Records for this task: Begin
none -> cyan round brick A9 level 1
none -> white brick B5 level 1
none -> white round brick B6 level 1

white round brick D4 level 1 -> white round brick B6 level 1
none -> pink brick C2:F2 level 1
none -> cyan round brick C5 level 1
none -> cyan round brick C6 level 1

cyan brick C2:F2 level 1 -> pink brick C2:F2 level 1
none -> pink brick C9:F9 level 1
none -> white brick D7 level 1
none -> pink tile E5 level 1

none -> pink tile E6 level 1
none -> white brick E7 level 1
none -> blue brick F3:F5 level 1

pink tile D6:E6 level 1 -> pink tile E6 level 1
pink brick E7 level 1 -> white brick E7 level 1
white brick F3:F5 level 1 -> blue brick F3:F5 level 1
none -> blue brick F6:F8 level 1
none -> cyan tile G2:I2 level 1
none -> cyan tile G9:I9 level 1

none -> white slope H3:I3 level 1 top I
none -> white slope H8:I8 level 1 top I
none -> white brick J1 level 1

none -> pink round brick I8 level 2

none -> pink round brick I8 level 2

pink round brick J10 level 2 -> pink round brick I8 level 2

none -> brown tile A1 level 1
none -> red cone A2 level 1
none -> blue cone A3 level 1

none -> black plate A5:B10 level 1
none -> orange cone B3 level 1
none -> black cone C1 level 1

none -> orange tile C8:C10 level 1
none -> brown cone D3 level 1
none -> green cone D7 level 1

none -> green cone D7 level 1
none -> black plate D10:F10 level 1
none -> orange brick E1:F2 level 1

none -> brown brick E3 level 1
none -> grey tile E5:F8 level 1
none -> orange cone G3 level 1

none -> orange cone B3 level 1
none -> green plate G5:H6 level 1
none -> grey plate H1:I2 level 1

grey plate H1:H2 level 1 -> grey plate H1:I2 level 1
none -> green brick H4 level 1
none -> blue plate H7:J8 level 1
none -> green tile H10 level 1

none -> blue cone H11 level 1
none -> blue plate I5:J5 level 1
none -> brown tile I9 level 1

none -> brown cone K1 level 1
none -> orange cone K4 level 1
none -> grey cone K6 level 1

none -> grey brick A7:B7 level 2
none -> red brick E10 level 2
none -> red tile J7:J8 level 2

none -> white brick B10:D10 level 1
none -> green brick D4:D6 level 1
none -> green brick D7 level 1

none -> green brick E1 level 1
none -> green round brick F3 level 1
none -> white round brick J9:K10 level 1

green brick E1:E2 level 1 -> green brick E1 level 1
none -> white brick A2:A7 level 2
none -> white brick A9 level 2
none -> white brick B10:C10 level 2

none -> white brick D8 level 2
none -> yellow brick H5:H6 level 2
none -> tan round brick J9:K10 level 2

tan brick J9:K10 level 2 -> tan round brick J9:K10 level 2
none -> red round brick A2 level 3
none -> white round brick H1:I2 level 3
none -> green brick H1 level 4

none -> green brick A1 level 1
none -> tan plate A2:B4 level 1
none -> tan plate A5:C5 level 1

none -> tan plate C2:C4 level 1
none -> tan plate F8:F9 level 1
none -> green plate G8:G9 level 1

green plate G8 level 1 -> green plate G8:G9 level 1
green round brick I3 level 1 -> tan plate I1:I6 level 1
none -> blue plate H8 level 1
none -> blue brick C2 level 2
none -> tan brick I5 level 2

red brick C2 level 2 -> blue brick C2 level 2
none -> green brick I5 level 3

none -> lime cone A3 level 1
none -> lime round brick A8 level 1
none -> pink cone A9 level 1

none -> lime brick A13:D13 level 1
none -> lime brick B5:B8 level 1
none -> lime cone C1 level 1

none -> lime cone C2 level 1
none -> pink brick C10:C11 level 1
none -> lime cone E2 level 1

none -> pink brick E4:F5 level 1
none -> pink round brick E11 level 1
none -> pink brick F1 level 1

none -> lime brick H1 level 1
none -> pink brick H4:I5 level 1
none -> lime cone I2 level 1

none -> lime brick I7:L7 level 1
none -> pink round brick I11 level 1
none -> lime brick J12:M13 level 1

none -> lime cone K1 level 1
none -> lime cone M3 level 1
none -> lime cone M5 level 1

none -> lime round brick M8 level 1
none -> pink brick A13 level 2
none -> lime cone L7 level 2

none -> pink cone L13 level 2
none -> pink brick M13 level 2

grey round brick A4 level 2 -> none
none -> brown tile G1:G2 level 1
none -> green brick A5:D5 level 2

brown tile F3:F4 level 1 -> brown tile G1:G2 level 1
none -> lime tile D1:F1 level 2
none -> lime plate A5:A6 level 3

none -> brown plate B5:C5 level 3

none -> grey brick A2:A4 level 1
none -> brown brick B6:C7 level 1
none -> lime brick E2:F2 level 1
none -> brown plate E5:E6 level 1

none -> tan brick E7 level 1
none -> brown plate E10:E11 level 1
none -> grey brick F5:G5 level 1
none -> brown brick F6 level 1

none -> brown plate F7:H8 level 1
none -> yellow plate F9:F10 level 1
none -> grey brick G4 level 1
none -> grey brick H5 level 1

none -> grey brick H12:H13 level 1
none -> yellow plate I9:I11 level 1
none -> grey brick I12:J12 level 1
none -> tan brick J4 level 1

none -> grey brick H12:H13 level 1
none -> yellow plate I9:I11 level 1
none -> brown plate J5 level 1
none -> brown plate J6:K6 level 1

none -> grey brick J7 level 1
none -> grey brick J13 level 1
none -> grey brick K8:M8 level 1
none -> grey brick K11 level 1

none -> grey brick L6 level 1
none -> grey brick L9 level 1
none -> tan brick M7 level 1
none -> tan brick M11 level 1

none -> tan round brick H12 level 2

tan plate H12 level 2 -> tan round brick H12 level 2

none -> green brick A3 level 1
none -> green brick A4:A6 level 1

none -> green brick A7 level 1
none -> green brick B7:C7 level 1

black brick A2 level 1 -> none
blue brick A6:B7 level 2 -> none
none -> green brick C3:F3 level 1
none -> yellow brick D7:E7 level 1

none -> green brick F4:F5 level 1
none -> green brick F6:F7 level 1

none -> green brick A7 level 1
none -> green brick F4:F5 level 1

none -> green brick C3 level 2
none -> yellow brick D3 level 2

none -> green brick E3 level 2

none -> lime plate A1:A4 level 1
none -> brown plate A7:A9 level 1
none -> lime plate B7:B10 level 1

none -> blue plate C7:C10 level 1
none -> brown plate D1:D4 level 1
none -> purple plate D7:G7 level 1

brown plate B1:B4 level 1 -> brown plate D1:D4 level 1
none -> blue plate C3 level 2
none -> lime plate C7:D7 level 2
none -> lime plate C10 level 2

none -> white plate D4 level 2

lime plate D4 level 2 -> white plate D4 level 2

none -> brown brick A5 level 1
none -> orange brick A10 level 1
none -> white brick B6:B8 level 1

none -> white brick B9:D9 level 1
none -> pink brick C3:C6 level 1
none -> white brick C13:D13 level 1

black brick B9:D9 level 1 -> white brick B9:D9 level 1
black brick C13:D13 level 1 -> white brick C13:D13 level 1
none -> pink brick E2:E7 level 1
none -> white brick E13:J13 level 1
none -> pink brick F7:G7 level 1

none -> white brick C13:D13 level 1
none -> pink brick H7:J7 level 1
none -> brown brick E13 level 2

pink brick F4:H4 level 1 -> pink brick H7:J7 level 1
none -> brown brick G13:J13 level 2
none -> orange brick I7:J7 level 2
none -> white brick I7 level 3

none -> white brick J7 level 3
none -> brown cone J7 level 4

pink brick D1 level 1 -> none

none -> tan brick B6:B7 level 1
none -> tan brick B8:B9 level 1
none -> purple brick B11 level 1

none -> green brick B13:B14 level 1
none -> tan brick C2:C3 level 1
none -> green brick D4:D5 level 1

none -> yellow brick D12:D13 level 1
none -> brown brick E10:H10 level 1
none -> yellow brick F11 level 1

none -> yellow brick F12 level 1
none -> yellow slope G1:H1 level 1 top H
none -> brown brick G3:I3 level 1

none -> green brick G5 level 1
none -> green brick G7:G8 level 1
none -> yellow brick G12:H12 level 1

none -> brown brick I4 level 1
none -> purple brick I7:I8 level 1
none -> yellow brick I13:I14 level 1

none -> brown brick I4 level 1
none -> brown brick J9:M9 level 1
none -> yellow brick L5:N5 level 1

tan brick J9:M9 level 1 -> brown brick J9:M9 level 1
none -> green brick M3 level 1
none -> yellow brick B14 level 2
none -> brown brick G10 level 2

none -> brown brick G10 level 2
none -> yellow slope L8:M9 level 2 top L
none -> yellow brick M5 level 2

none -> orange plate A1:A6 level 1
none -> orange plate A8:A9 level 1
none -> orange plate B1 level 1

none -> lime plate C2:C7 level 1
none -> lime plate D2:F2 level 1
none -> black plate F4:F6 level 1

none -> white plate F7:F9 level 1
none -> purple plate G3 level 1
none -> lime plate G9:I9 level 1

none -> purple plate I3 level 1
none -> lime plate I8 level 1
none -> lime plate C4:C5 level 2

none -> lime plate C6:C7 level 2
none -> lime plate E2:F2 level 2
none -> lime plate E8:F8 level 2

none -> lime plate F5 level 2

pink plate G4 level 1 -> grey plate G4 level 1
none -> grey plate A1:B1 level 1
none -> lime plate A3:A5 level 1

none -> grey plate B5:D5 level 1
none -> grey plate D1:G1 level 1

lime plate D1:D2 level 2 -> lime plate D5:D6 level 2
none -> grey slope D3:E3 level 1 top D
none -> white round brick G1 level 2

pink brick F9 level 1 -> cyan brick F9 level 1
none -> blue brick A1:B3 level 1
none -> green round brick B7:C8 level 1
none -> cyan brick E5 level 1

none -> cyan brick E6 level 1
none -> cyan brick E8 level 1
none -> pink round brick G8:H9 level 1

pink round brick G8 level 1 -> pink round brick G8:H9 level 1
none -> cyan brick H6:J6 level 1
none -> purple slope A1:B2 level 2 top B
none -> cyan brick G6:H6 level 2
Records for this task: End
- Task prompt
From the records above, transcribe exactly the run of lines that opens with the line holding "none -> yellow slope G1:H1 level 1 top H" and closes with the line holding "none -> grey plate D1:G1 level 1", both included.

- Your response
none -> yellow slope G1:H1 level 1 top H
none -> brown brick G3:I3 level 1

none -> green brick G5 level 1
none -> green brick G7:G8 level 1
none -> yellow brick G12:H12 level 1

none -> brown brick I4 level 1
none -> purple brick I7:I8 level 1
none -> yellow brick I13:I14 level 1

none -> brown brick I4 level 1
none -> brown brick J9:M9 level 1
none -> yellow brick L5:N5 level 1

tan brick J9:M9 level 1 -> brown brick J9:M9 level 1
none -> green brick M3 level 1
none -> yellow brick B14 level 2
none -> brown brick G10 level 2

none -> brown brick G10 level 2
none -> yellow slope L8:M9 level 2 top L
none -> yellow brick M5 level 2

none -> orange plate A1:A6 level 1
none -> orange plate A8:A9 level 1
none -> orange plate B1 level 1

none -> lime plate C2:C7 level 1
none -> lime plate D2:F2 level 1
none -> black plate F4:F6 level 1

none -> white plate F7:F9 level 1
none -> purple plate G3 level 1
none -> lime plate G9:I9 level 1

none -> purple plate I3 level 1
none -> lime plate I8 level 1
none -> lime plate C4:C5 level 2

none -> lime plate C6:C7 level 2
none -> lime plate E2:F2 level 2
none -> lime plate E8:F8 level 2

none -> lime plate F5 level 2

pink plate G4 level 1 -> grey plate G4 level 1
none -> grey plate A1:B1 level 1
none -> lime plate A3:A5 level 1

none -> grey plate B5:D5 level 1
none -> grey plate D1:G1 level 1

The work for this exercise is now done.